_PROBLEM TO SOLVE_
A faithful copy of the data is what is wanted, minus any pictures.
*** Opening of SOURCE MATERIAL ***
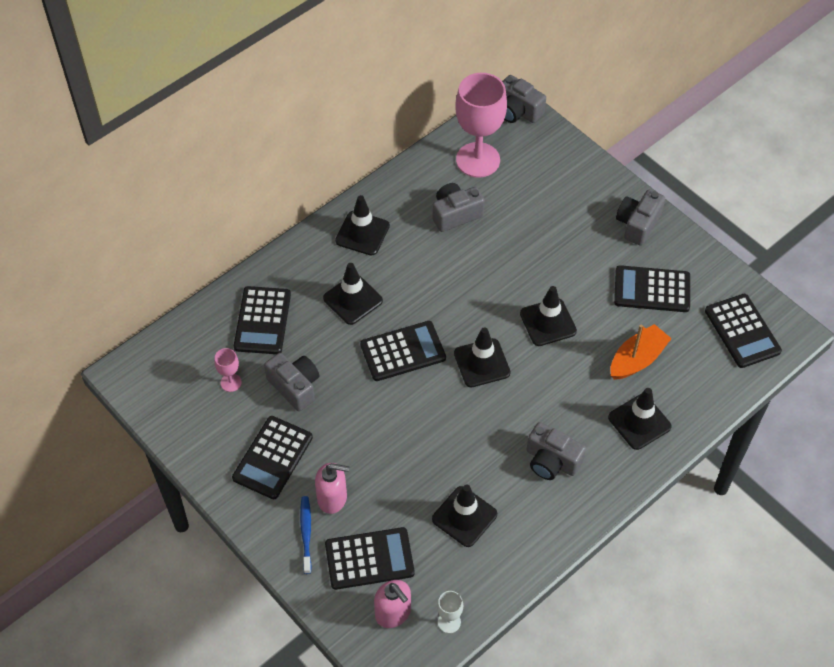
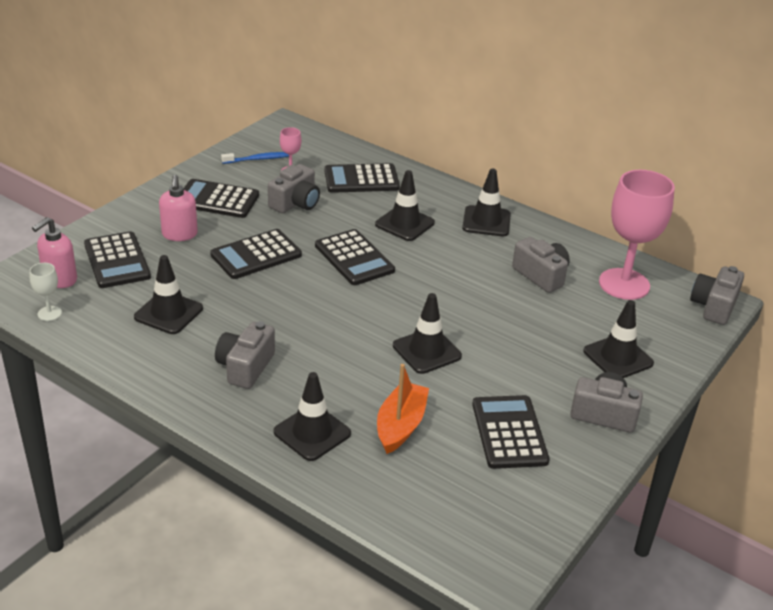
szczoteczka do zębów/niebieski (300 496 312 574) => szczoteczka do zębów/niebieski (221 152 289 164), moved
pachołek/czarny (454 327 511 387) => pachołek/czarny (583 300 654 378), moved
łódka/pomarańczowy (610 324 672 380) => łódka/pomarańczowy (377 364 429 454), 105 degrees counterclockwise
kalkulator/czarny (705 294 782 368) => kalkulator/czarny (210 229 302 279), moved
*** Close of SOURCE MATERIAL ***
_COMPLETED TASK_
szczoteczka do zębów/niebieski (300 496 312 574) => szczoteczka do zębów/niebieski (221 152 289 164), moved
pachołek/czarny (454 327 511 387) => pachołek/czarny (583 300 654 378), moved
łódka/pomarańczowy (610 324 672 380) => łódka/pomarańczowy (377 364 429 454), 105 degrees counterclockwise
kalkulator/czarny (705 294 782 368) => kalkulator/czarny (210 229 302 279), moved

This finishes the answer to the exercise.